**Activity**
Instruction for the entries that follow: retype exactly the lines from the line with "blue box: 6 -> 2" to the line with "grey pan: 3 -> 1", both included, and omit all others.

**Given data**
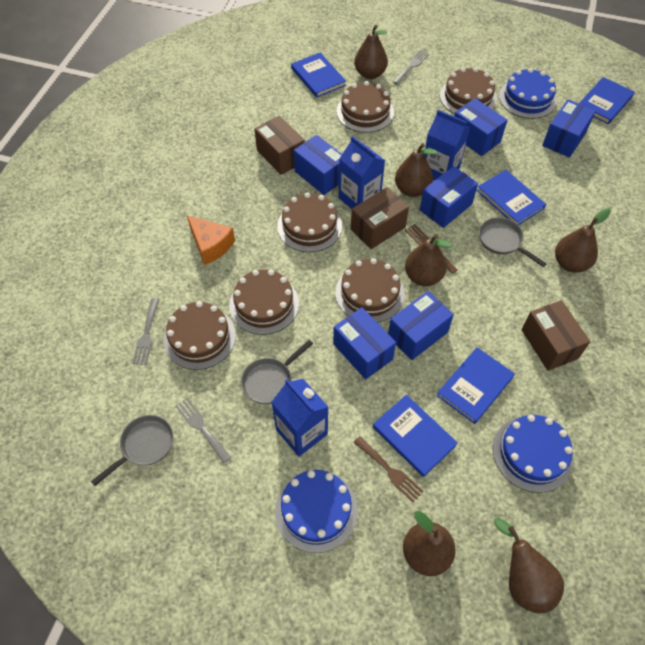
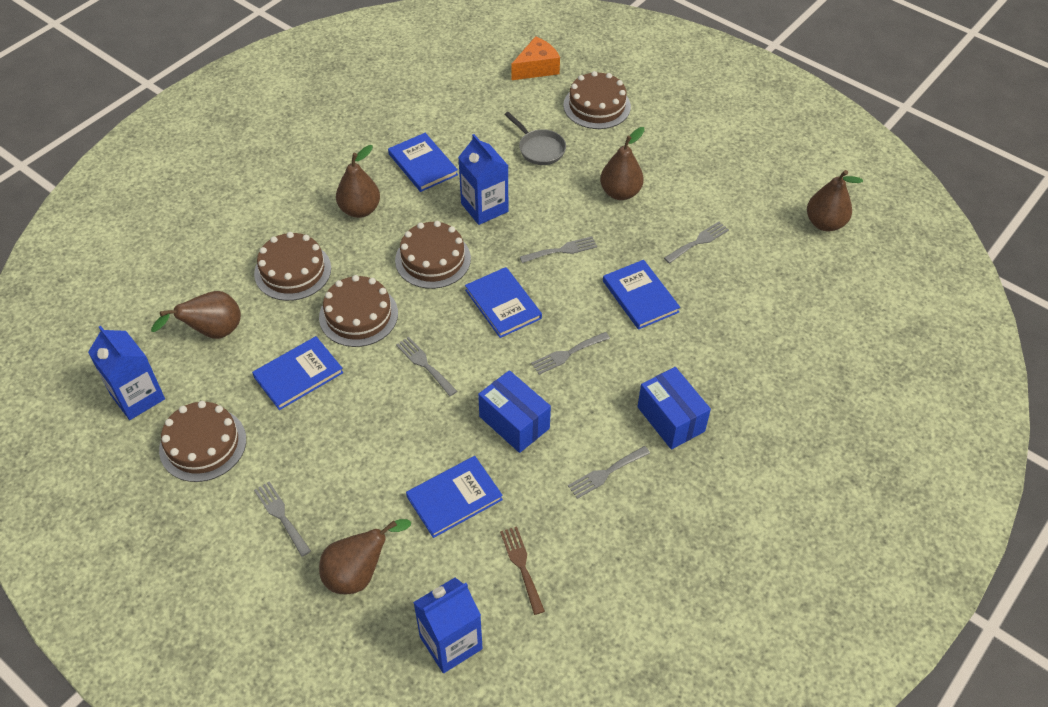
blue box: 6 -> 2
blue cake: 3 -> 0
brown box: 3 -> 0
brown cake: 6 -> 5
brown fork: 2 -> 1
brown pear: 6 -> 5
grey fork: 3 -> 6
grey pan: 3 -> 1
...
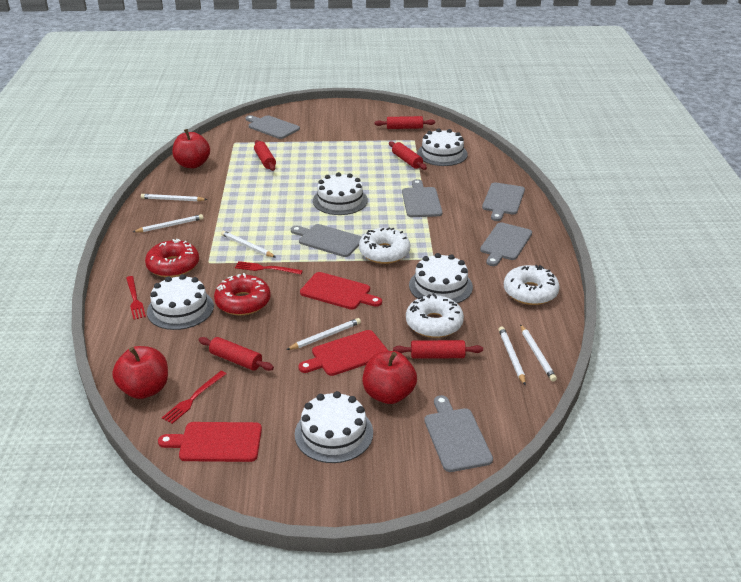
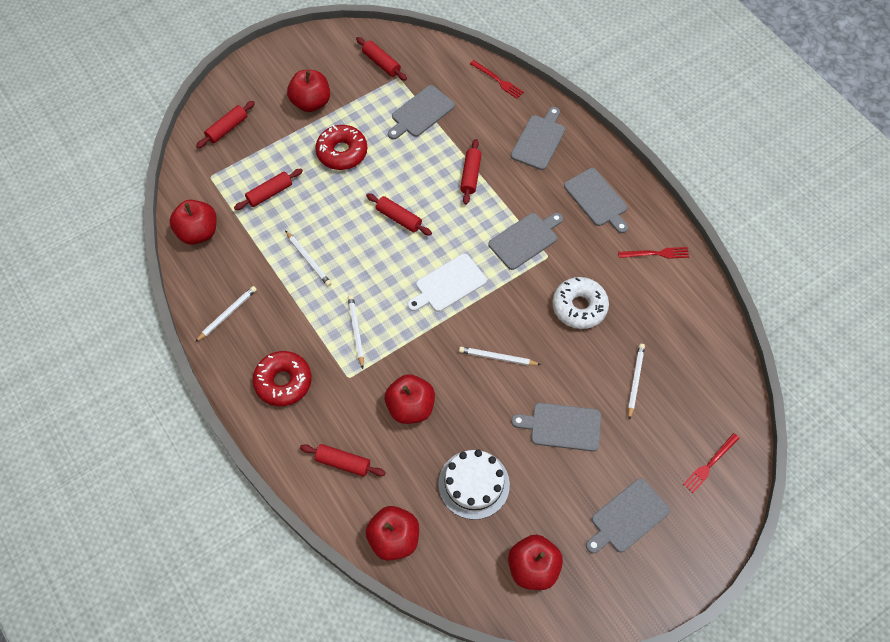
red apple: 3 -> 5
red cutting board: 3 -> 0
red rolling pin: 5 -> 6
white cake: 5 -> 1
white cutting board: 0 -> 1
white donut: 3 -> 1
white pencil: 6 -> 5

**Output of the task**
blue box: 6 -> 2
blue cake: 3 -> 0
brown box: 3 -> 0
brown cake: 6 -> 5
brown fork: 2 -> 1
brown pear: 6 -> 5
grey fork: 3 -> 6
grey pan: 3 -> 1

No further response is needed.